(Beginning of Study material)

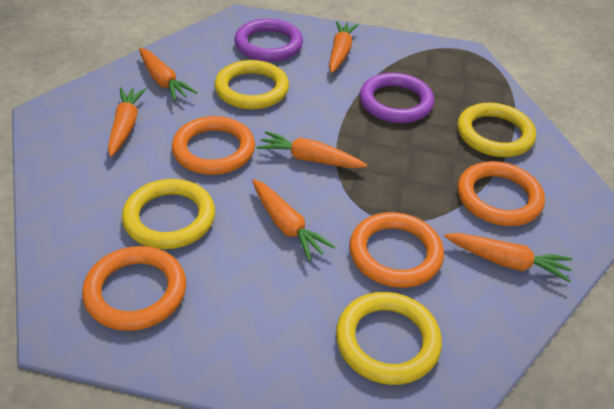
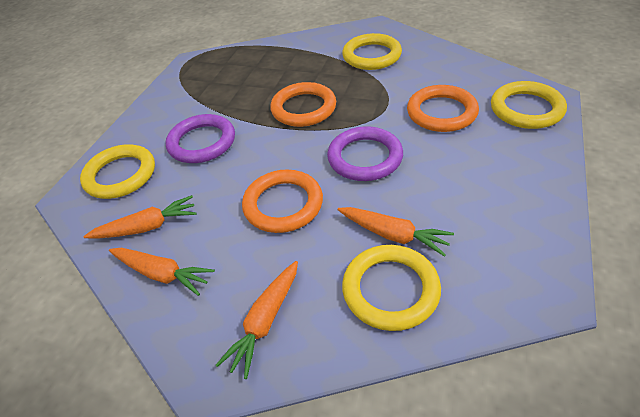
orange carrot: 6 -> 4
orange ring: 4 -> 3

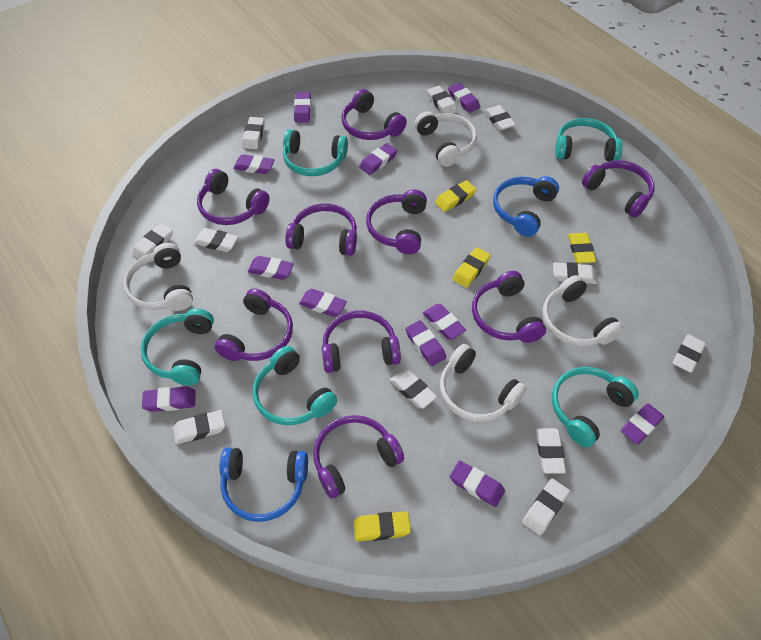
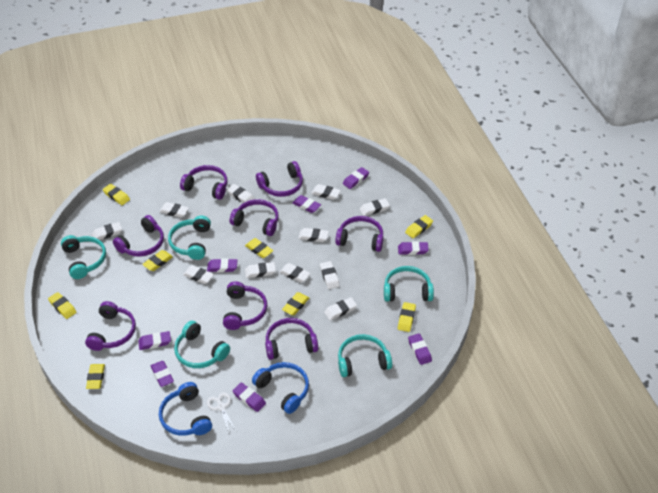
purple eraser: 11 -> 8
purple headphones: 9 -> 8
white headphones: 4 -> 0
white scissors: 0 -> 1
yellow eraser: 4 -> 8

(End of Study material)

What you will do
Go through the listing, and whenever a line contains the string "purple", copy that line.

Response to the exercise
purple eraser: 11 -> 8
purple headphones: 9 -> 8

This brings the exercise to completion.